§ **Instrucciones**:
Muestra cada línea del material de abajo que contenga la cadena "counterclockwise".

§ **Datos proporcionados**:
══════════
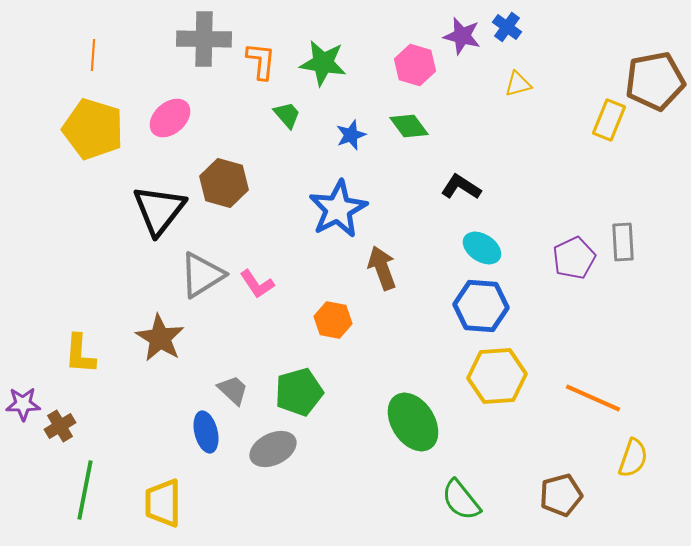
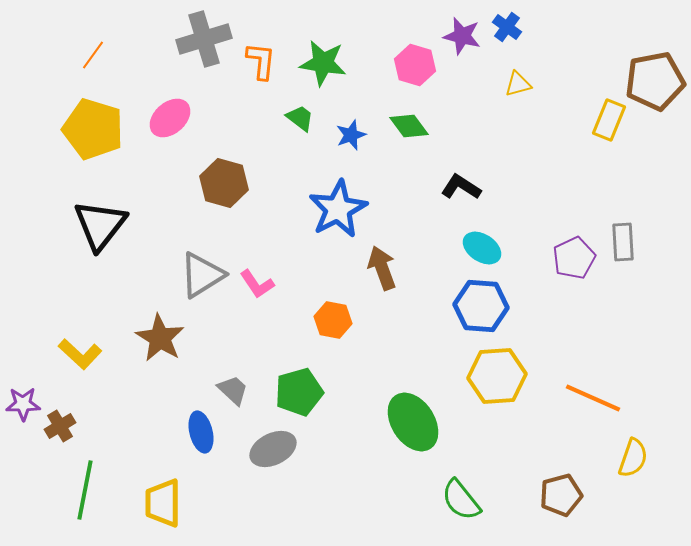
gray cross at (204, 39): rotated 18 degrees counterclockwise
orange line at (93, 55): rotated 32 degrees clockwise
green trapezoid at (287, 115): moved 13 px right, 3 px down; rotated 12 degrees counterclockwise
black triangle at (159, 210): moved 59 px left, 15 px down
yellow L-shape at (80, 354): rotated 51 degrees counterclockwise
blue ellipse at (206, 432): moved 5 px left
══════════
§ **Respuesta**:
gray cross at (204, 39): rotated 18 degrees counterclockwise
green trapezoid at (287, 115): moved 13 px right, 3 px down; rotated 12 degrees counterclockwise
yellow L-shape at (80, 354): rotated 51 degrees counterclockwise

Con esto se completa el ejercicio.